RECORDS SUPPLIED
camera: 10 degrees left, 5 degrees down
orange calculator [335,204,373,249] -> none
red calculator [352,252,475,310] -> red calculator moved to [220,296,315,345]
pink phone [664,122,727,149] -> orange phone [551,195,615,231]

--

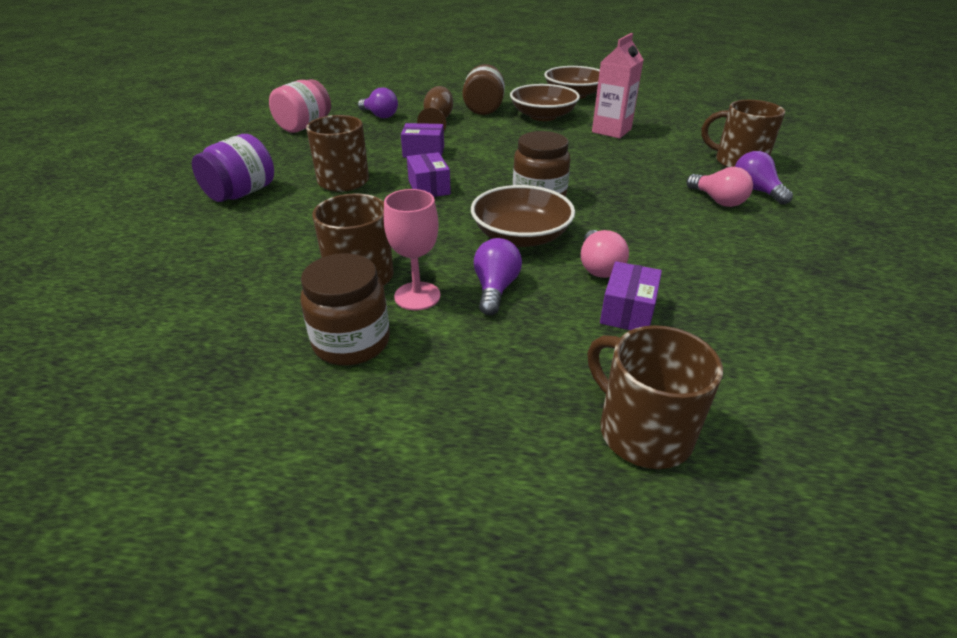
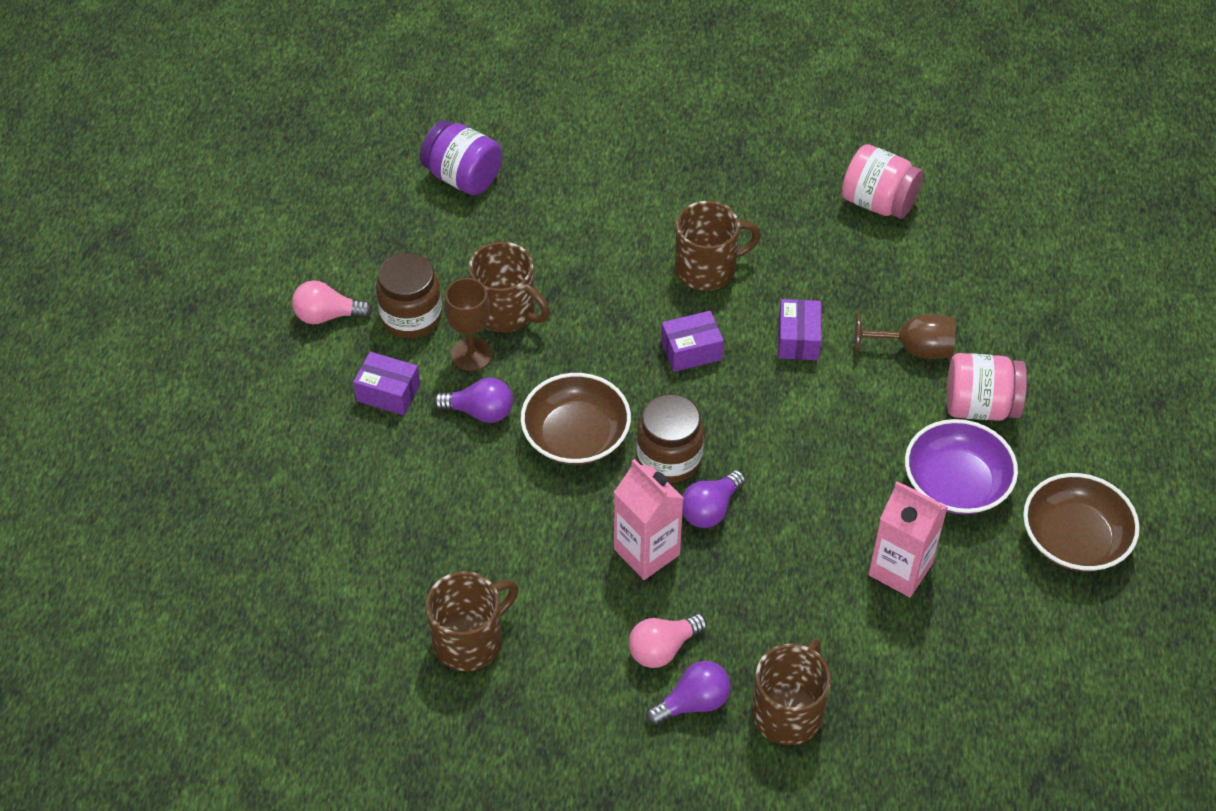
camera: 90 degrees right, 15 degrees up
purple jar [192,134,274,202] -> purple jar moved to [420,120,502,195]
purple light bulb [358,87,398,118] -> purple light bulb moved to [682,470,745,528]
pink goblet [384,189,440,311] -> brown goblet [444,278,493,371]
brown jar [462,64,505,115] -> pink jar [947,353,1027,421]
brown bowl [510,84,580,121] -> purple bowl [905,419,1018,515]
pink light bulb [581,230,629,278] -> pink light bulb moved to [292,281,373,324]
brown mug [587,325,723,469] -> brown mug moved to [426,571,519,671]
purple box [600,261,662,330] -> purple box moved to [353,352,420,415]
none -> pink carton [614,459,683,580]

* * *

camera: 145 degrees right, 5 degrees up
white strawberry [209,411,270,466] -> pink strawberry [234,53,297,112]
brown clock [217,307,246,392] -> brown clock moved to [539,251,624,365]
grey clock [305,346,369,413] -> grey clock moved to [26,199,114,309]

YOUR GOAL
Everything from the line with "purple light bulb [358,87,398,118]" through the line with "none -> pink carton [614,459,683,580]" should be written out exactly as it appears above, end lines included, and nothing outside that range.

ANSWER FOR THIS EXERCISE
purple light bulb [358,87,398,118] -> purple light bulb moved to [682,470,745,528]
pink goblet [384,189,440,311] -> brown goblet [444,278,493,371]
brown jar [462,64,505,115] -> pink jar [947,353,1027,421]
brown bowl [510,84,580,121] -> purple bowl [905,419,1018,515]
pink light bulb [581,230,629,278] -> pink light bulb moved to [292,281,373,324]
brown mug [587,325,723,469] -> brown mug moved to [426,571,519,671]
purple box [600,261,662,330] -> purple box moved to [353,352,420,415]
none -> pink carton [614,459,683,580]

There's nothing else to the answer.